Work instructions
This exercise calls for a copy of every line in the listing below that carries the word "purple".

Source material
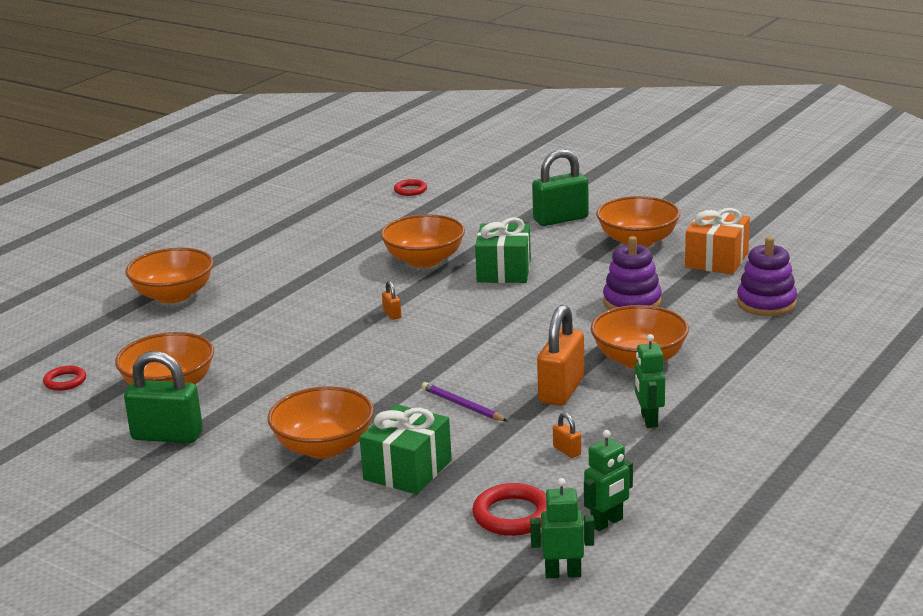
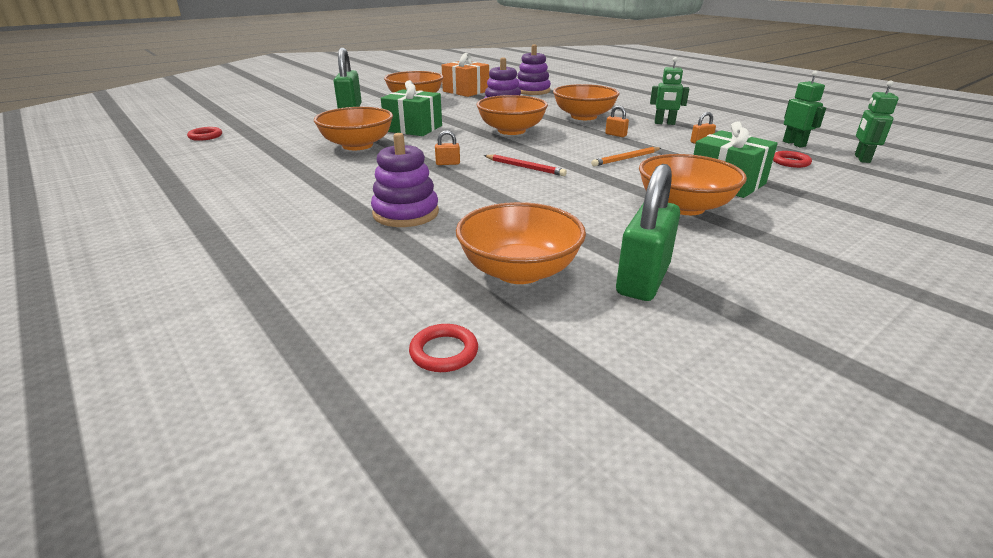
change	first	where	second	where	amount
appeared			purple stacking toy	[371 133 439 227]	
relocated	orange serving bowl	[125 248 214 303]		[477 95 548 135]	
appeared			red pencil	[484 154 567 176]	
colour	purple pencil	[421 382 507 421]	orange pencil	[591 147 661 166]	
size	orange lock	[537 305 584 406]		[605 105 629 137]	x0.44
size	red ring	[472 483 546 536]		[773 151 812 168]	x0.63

Expected answer
appeared			purple stacking toy	[371 133 439 227]	
colour	purple pencil	[421 382 507 421]	orange pencil	[591 147 661 166]	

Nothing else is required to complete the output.